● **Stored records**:
<<<<
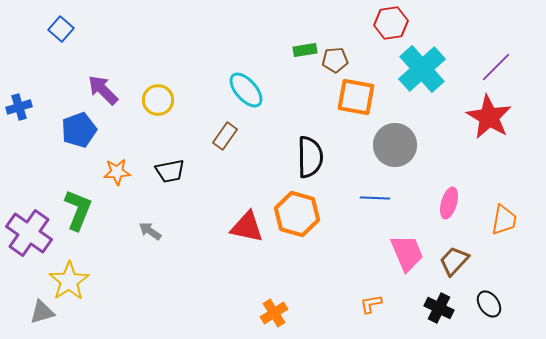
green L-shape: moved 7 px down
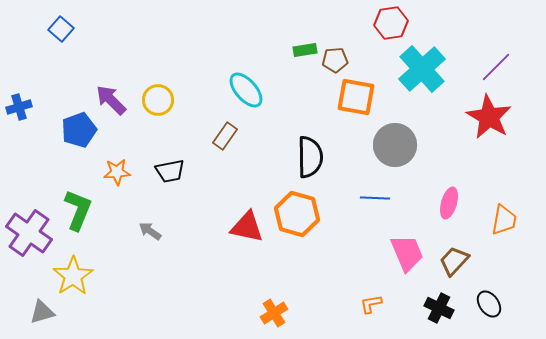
purple arrow: moved 8 px right, 10 px down
yellow star: moved 4 px right, 5 px up
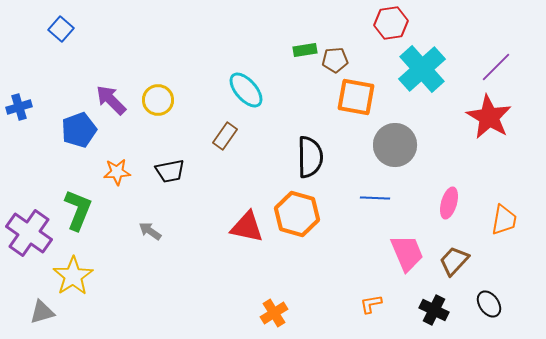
black cross: moved 5 px left, 2 px down
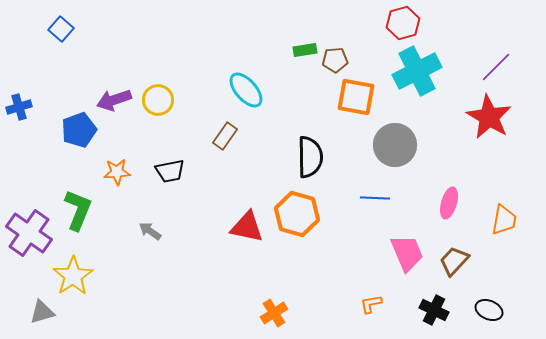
red hexagon: moved 12 px right; rotated 8 degrees counterclockwise
cyan cross: moved 5 px left, 2 px down; rotated 15 degrees clockwise
purple arrow: moved 3 px right; rotated 64 degrees counterclockwise
black ellipse: moved 6 px down; rotated 32 degrees counterclockwise
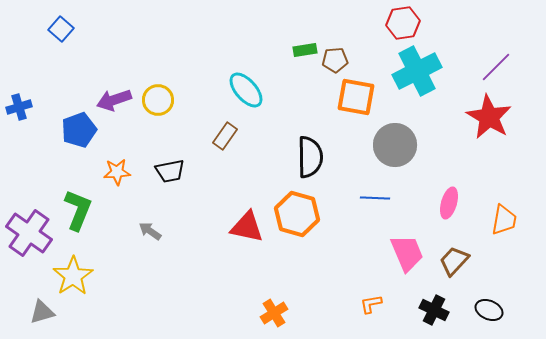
red hexagon: rotated 8 degrees clockwise
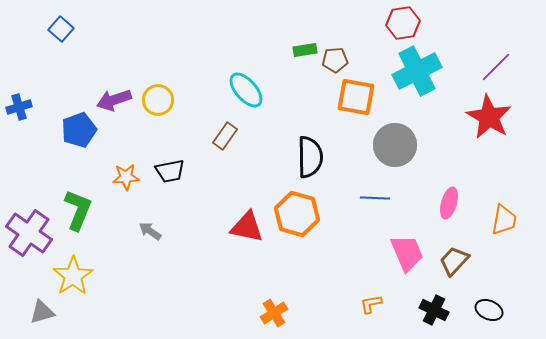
orange star: moved 9 px right, 5 px down
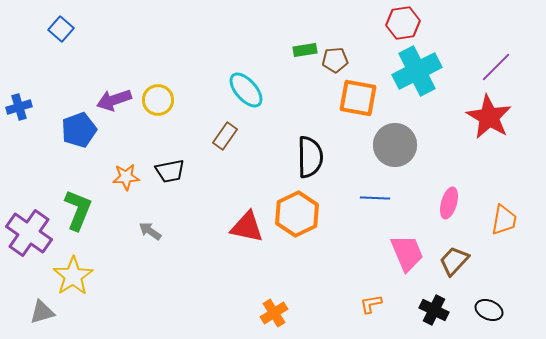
orange square: moved 2 px right, 1 px down
orange hexagon: rotated 18 degrees clockwise
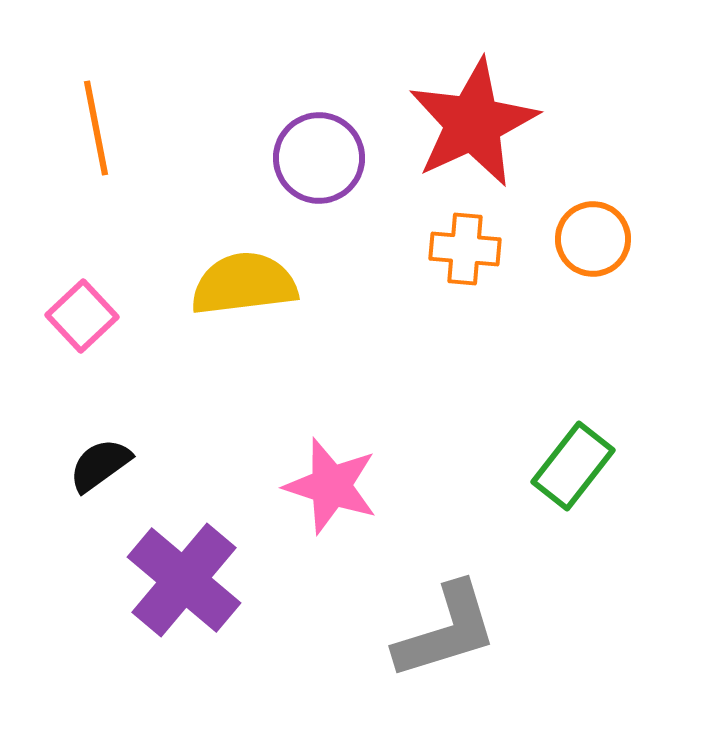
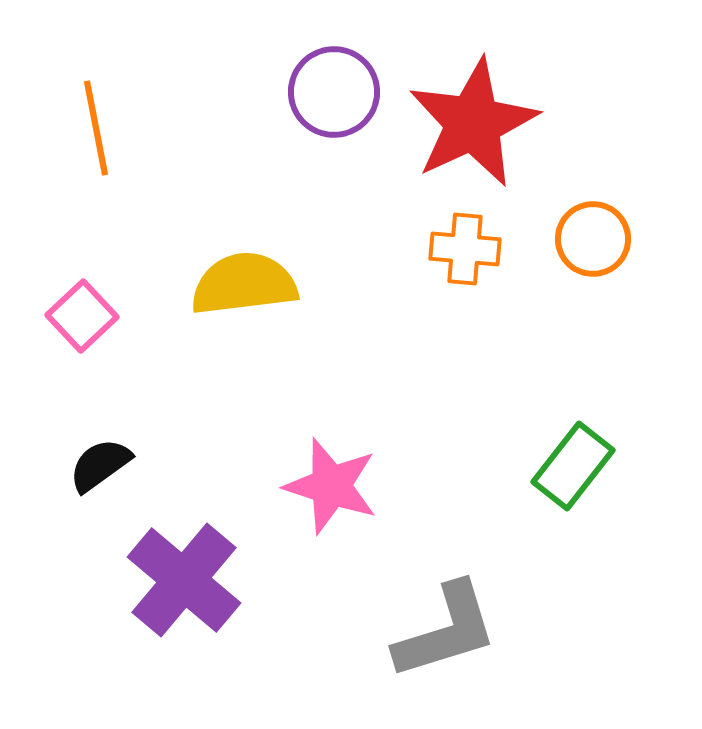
purple circle: moved 15 px right, 66 px up
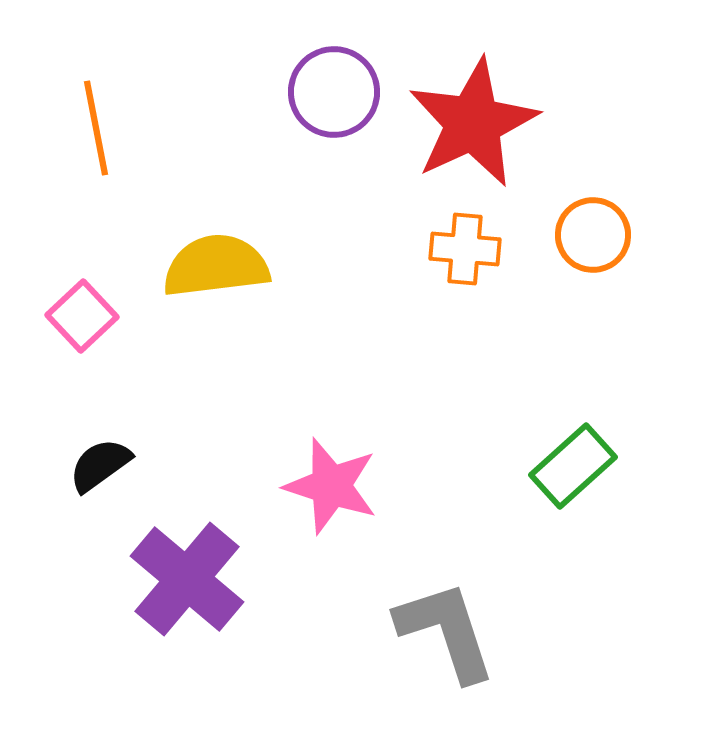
orange circle: moved 4 px up
yellow semicircle: moved 28 px left, 18 px up
green rectangle: rotated 10 degrees clockwise
purple cross: moved 3 px right, 1 px up
gray L-shape: rotated 91 degrees counterclockwise
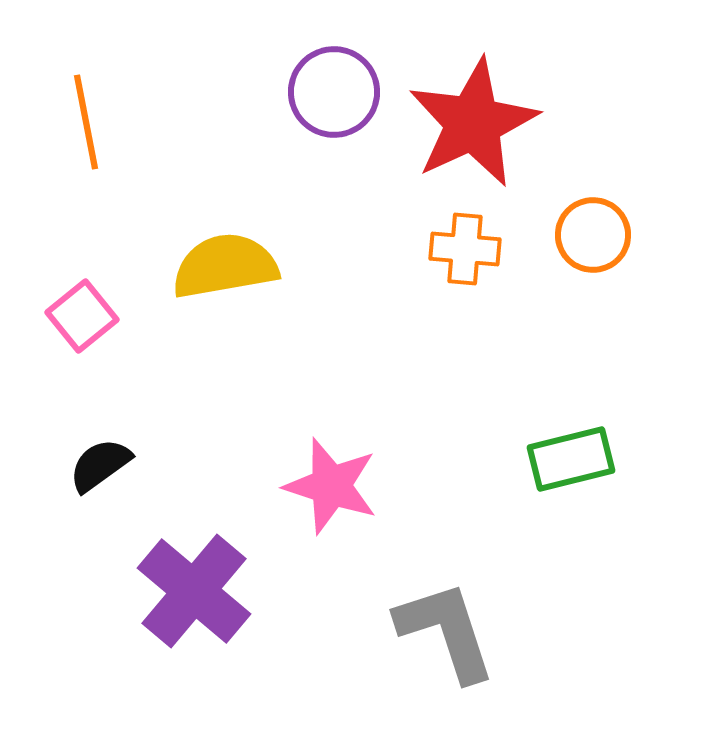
orange line: moved 10 px left, 6 px up
yellow semicircle: moved 9 px right; rotated 3 degrees counterclockwise
pink square: rotated 4 degrees clockwise
green rectangle: moved 2 px left, 7 px up; rotated 28 degrees clockwise
purple cross: moved 7 px right, 12 px down
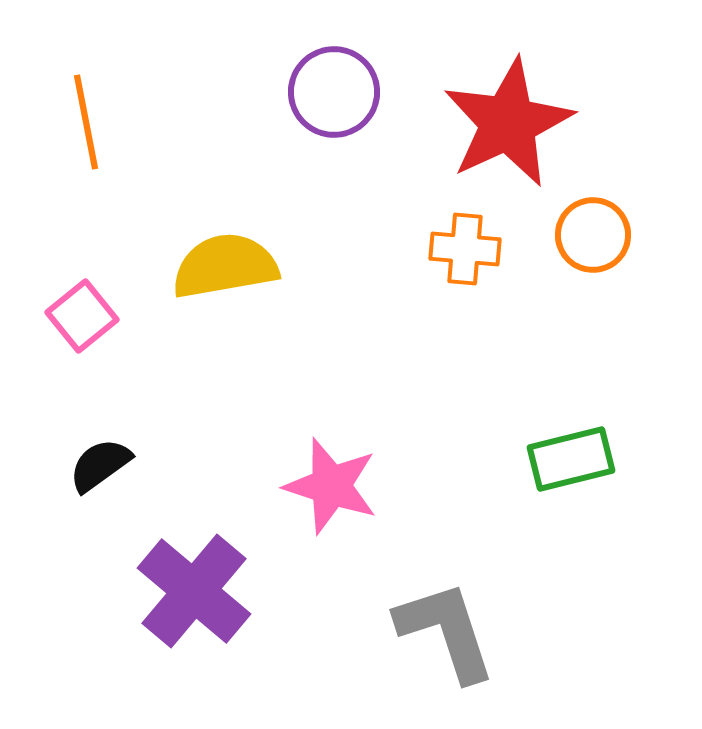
red star: moved 35 px right
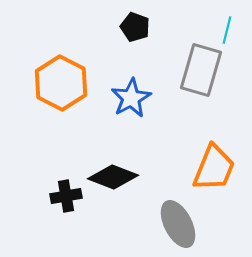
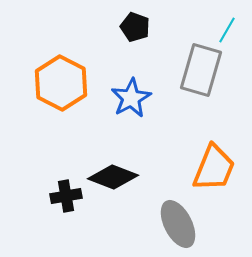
cyan line: rotated 16 degrees clockwise
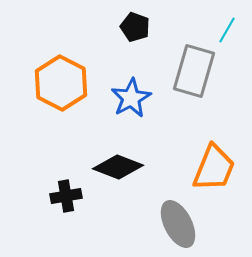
gray rectangle: moved 7 px left, 1 px down
black diamond: moved 5 px right, 10 px up
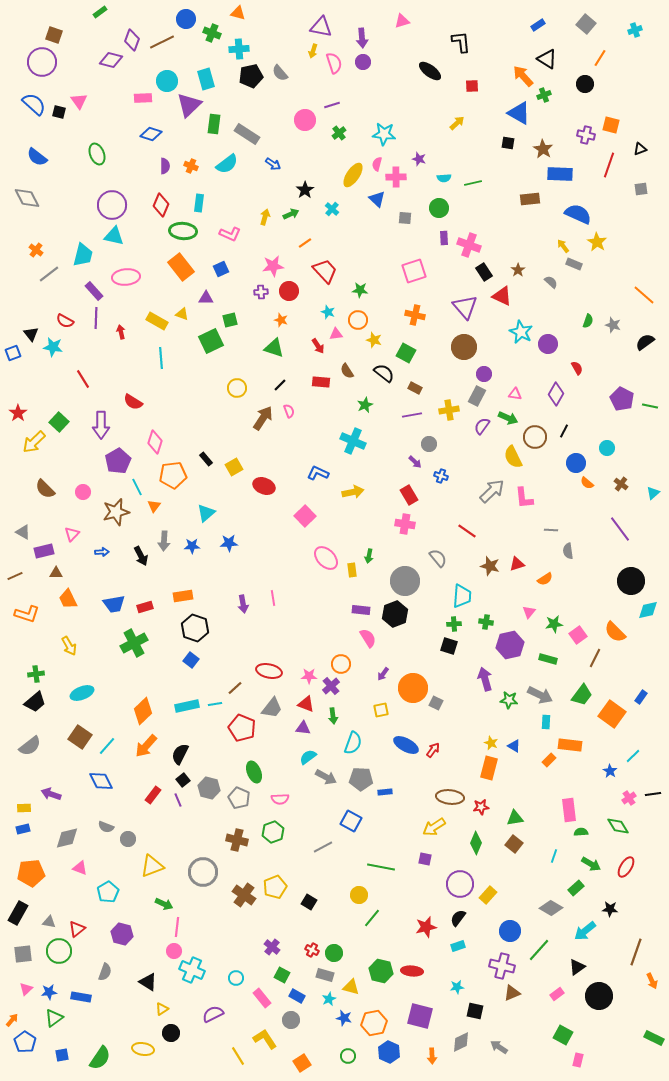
>>>>
● **Stated goal**:
Reproduce every line of the data above word for word, but leave out the pictures.

● **Task result**:
green L-shape: moved 7 px down
purple arrow: moved 8 px right, 10 px down
yellow star: moved 4 px right, 5 px up
black cross: moved 5 px left, 2 px down
red hexagon: moved 12 px right; rotated 8 degrees counterclockwise
cyan cross: moved 5 px left, 2 px down; rotated 15 degrees clockwise
purple arrow: moved 3 px right; rotated 64 degrees counterclockwise
black ellipse: moved 6 px down; rotated 32 degrees counterclockwise
red hexagon: rotated 8 degrees clockwise
orange star: moved 9 px right, 5 px down
orange square: moved 2 px right, 1 px down
orange hexagon: rotated 18 degrees clockwise
purple circle: moved 15 px right, 66 px up
orange circle: moved 4 px up
yellow semicircle: moved 28 px left, 18 px up
green rectangle: rotated 10 degrees clockwise
purple cross: moved 3 px right, 1 px up
gray L-shape: rotated 91 degrees counterclockwise
orange line: moved 10 px left, 6 px up
yellow semicircle: moved 9 px right; rotated 3 degrees counterclockwise
pink square: rotated 4 degrees clockwise
green rectangle: moved 2 px left, 7 px up; rotated 28 degrees clockwise
purple cross: moved 7 px right, 12 px down
red star: moved 35 px right
cyan line: rotated 16 degrees clockwise
gray rectangle: moved 7 px left, 1 px down
black diamond: moved 5 px right, 10 px up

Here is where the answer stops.